▶ Exercise
Nothing outside the stretch is wanted. Repeat exactly the lines of the listing below from the one that contains "camera: 15 degrees left, 10 degrees up" through the one that contains "(357, 235) = (255, 132): brown", both ends included.

▶ Raw data
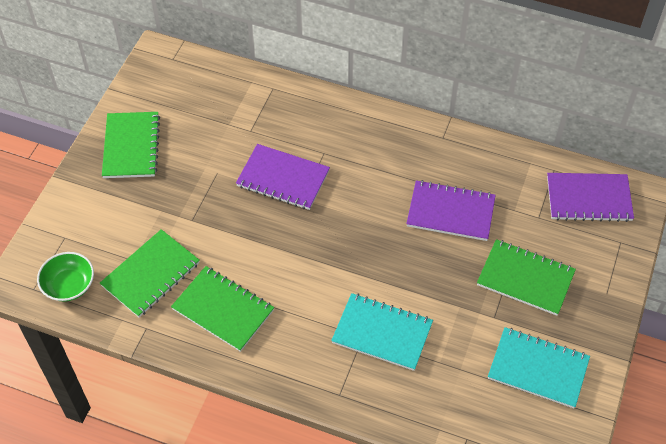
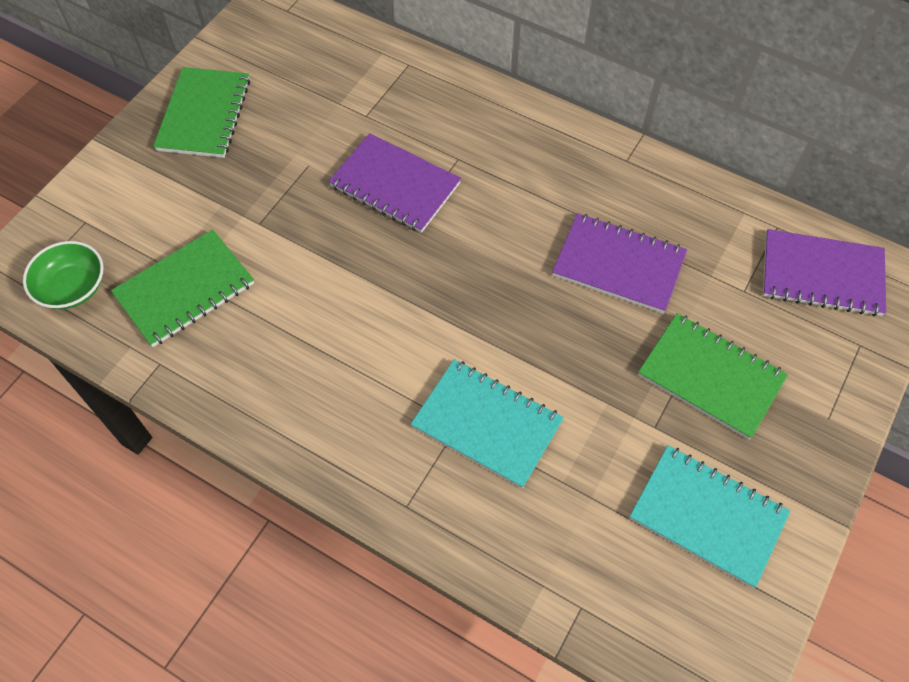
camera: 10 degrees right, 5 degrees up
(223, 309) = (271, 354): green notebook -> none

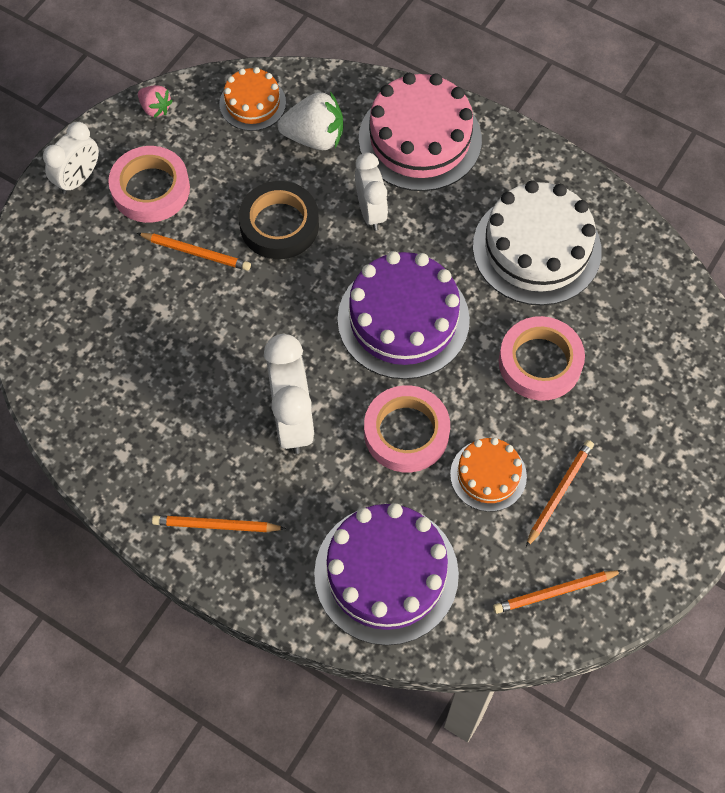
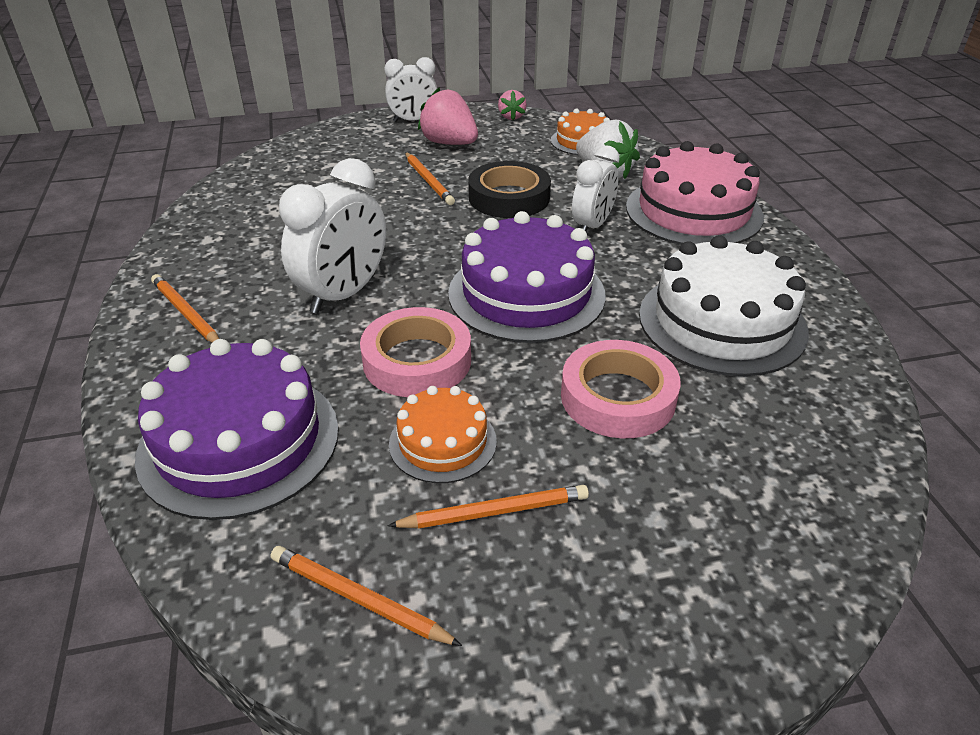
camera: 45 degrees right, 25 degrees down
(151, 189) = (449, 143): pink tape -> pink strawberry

---

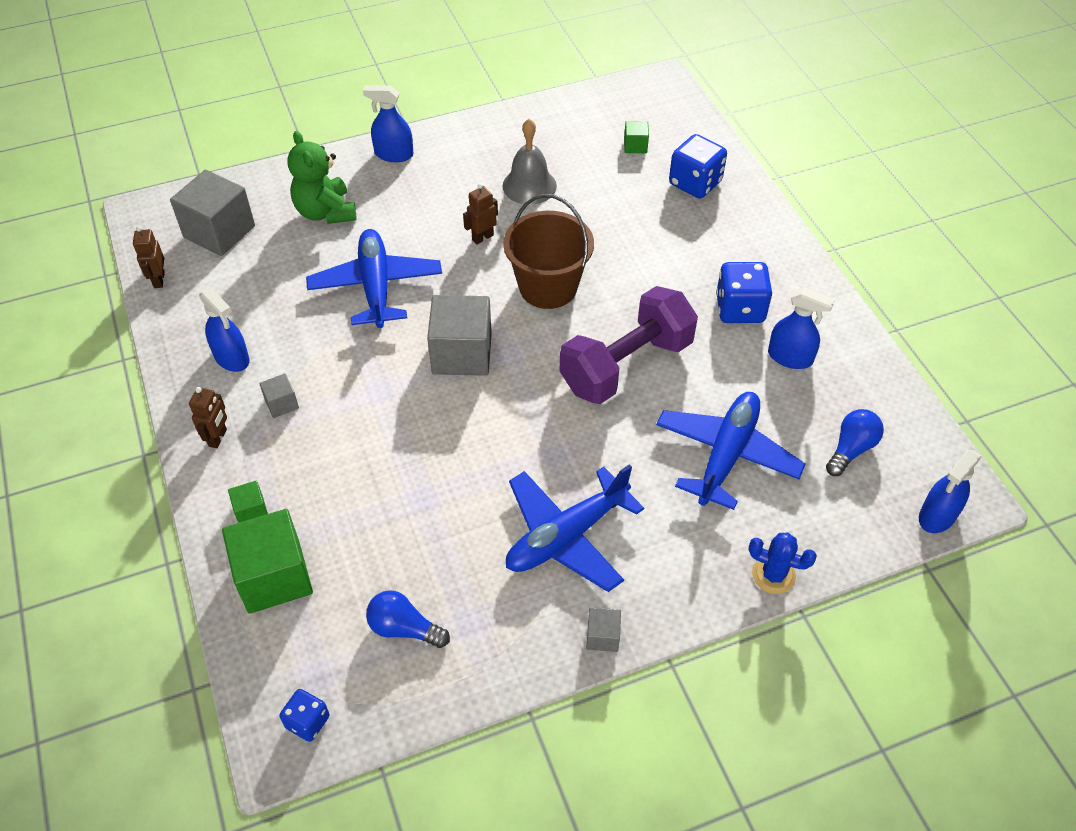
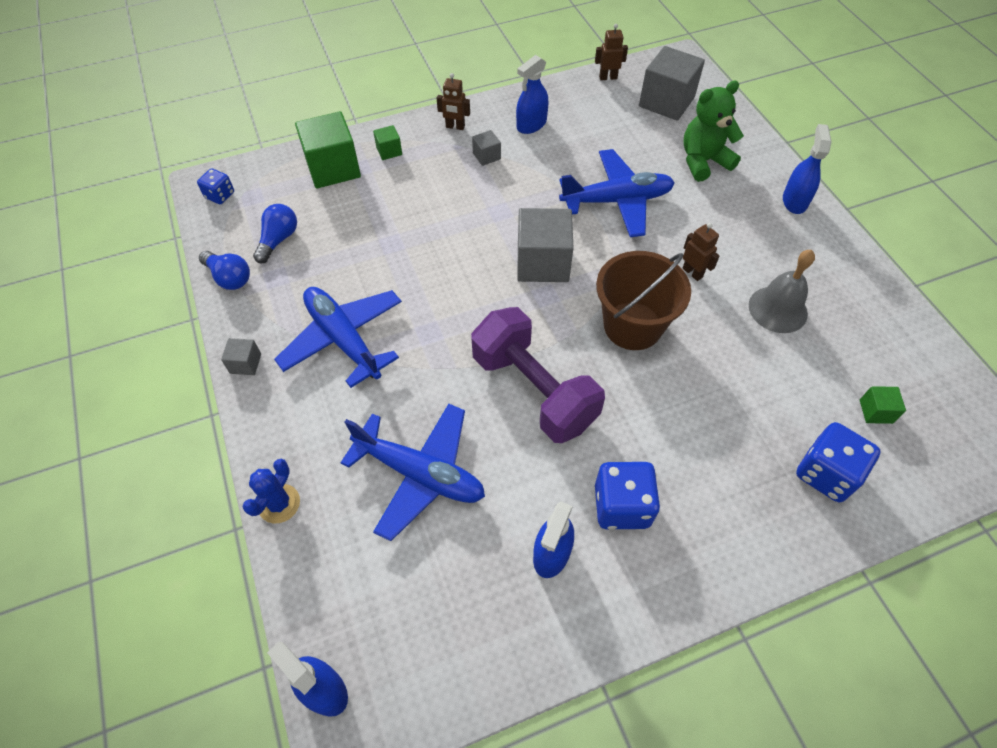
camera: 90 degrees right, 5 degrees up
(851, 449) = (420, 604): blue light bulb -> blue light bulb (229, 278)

---

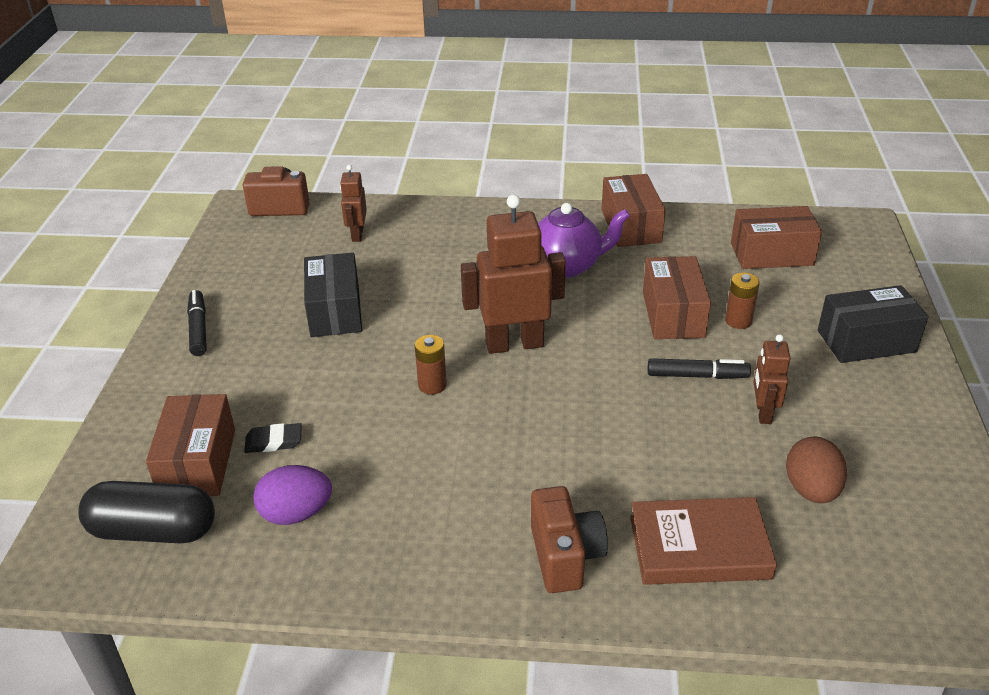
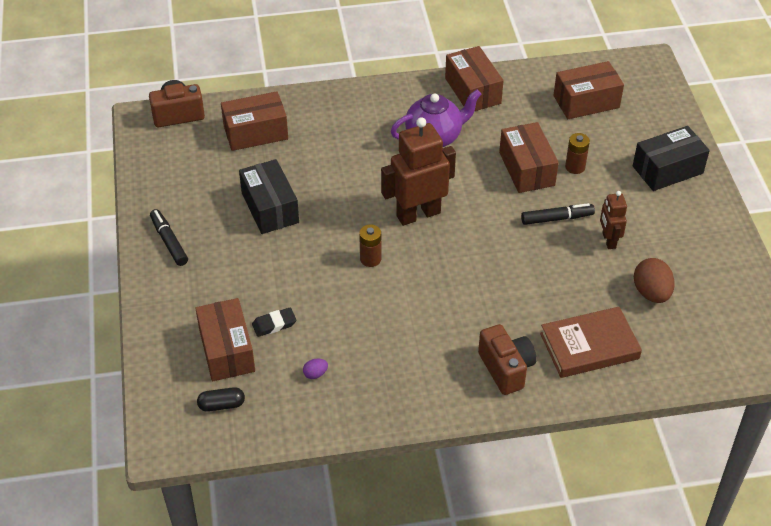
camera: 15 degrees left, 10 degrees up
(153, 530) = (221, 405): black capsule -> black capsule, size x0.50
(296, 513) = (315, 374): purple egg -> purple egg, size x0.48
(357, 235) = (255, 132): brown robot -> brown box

▶ Written response
camera: 15 degrees left, 10 degrees up
(153, 530) = (221, 405): black capsule -> black capsule, size x0.50
(296, 513) = (315, 374): purple egg -> purple egg, size x0.48
(357, 235) = (255, 132): brown robot -> brown box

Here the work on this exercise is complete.